*** Opening Provided data ***

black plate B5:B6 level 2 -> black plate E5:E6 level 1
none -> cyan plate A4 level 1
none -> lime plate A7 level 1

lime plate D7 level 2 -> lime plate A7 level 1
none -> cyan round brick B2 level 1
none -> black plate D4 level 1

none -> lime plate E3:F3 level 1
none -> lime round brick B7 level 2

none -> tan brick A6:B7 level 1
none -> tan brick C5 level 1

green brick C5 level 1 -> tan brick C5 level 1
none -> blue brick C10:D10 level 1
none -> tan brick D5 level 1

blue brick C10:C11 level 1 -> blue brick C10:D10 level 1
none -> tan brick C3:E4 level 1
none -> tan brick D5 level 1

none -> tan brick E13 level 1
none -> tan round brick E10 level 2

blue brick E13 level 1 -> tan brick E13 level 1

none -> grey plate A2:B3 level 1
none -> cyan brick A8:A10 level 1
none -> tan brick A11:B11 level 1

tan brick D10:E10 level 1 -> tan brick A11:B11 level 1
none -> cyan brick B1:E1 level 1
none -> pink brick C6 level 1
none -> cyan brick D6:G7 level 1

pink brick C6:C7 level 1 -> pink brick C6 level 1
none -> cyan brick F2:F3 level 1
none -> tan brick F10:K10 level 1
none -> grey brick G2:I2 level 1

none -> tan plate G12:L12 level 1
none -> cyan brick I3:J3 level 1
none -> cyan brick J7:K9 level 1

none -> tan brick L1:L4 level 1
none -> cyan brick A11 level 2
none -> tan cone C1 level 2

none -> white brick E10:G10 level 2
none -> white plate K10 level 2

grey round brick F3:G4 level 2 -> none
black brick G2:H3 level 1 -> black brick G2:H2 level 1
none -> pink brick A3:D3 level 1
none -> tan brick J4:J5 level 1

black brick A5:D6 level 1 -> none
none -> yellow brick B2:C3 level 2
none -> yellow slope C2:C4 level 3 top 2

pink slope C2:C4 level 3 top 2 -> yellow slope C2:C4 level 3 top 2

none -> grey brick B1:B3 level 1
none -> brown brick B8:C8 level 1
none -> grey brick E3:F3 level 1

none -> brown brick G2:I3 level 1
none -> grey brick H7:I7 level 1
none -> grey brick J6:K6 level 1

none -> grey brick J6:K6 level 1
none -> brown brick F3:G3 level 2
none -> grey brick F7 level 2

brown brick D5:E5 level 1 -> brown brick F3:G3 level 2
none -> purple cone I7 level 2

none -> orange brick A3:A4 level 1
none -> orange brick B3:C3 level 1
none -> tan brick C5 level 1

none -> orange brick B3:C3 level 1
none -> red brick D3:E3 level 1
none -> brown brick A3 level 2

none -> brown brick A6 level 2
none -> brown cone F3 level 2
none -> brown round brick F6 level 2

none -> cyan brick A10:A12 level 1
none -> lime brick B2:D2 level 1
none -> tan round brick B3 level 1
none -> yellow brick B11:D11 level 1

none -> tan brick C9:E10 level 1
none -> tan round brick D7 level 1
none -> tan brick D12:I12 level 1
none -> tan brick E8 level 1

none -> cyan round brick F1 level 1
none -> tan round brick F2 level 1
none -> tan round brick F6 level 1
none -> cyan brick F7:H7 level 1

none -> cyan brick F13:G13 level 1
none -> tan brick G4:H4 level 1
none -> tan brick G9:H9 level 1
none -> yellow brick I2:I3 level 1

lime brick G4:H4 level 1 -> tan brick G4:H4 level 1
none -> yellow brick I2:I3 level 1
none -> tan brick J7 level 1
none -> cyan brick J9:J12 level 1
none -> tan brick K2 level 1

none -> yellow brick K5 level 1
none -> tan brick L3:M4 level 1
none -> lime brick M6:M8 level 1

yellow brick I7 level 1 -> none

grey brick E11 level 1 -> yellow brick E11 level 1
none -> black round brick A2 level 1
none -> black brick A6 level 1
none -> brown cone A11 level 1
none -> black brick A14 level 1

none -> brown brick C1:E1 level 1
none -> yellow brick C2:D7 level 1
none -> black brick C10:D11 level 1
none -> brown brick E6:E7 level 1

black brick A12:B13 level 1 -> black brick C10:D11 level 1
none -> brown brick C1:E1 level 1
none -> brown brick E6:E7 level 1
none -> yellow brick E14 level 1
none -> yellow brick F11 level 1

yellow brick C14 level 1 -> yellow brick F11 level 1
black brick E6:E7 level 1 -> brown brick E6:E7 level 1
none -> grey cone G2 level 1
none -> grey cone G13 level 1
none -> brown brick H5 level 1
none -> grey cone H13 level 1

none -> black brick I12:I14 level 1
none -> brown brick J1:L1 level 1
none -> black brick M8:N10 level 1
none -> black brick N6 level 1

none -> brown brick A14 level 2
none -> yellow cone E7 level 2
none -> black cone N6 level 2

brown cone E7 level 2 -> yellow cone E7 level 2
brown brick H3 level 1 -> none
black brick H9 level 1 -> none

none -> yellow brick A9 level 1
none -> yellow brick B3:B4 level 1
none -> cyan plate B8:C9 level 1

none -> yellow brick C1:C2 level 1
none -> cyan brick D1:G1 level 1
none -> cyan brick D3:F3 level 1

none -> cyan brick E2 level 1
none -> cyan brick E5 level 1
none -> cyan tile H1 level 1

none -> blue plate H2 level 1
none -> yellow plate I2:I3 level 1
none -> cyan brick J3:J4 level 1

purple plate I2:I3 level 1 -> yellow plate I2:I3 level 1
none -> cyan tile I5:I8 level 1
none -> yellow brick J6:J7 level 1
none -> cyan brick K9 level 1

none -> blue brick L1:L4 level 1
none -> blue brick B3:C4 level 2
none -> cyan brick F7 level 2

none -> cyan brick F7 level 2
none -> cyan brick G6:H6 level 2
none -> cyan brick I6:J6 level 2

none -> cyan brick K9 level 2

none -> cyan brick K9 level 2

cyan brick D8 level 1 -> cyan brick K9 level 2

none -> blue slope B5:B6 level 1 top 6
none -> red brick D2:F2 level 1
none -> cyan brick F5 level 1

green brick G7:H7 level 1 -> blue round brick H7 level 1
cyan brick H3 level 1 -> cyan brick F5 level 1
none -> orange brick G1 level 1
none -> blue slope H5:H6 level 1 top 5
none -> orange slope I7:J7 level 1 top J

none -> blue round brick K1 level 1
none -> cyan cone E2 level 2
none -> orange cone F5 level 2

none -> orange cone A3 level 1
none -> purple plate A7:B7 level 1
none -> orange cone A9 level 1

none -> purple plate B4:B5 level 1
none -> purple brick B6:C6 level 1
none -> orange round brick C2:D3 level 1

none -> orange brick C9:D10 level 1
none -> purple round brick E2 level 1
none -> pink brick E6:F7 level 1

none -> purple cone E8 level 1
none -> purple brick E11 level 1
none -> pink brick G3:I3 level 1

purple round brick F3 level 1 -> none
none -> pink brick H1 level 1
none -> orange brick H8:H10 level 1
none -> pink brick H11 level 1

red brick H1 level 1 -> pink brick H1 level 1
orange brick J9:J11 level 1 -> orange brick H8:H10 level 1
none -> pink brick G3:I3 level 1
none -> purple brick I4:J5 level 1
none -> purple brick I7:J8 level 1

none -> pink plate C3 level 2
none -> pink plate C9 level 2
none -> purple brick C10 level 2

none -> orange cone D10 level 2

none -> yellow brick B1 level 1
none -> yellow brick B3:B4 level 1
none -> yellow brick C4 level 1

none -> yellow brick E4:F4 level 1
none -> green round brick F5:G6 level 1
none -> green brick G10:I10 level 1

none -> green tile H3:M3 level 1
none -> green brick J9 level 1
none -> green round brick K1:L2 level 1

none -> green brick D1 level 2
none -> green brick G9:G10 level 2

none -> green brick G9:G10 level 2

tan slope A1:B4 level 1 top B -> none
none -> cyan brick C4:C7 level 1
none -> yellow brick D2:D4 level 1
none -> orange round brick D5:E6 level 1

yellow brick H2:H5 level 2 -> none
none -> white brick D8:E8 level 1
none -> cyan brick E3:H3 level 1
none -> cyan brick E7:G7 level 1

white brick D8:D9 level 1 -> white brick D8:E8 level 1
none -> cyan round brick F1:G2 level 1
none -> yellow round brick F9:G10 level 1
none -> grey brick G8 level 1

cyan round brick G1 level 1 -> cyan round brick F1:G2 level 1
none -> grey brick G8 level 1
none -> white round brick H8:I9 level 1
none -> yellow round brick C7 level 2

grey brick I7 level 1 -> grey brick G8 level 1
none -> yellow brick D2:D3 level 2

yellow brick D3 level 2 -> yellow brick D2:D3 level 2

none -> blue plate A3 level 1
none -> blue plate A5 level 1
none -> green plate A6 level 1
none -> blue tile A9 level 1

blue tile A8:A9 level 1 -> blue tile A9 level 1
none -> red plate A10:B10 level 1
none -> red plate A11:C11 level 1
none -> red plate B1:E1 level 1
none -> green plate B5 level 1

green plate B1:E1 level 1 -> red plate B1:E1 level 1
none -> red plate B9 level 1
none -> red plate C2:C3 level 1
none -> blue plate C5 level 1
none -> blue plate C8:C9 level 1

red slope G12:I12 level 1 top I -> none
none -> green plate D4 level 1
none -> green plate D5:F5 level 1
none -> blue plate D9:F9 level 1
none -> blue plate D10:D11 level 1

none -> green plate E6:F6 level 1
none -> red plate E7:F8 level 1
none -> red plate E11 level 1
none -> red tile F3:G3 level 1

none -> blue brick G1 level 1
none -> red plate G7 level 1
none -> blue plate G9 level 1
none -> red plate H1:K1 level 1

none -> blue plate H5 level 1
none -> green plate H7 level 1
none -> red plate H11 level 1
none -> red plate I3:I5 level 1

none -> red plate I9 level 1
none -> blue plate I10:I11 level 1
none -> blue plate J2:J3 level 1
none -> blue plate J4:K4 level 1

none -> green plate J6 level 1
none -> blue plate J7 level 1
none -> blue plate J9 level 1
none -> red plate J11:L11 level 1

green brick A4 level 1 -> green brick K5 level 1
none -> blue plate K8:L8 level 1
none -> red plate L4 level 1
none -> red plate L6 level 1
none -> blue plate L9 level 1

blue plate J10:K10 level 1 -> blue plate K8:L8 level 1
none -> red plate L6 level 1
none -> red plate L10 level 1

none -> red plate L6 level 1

*** Closing Provided data ***

Exercise requirements: Scan the data above and copy every line with "white" in it.

Task answer:
none -> white brick E10:G10 level 2
none -> white plate K10 level 2
none -> white brick D8:E8 level 1
white brick D8:D9 level 1 -> white brick D8:E8 level 1
none -> white round brick H8:I9 level 1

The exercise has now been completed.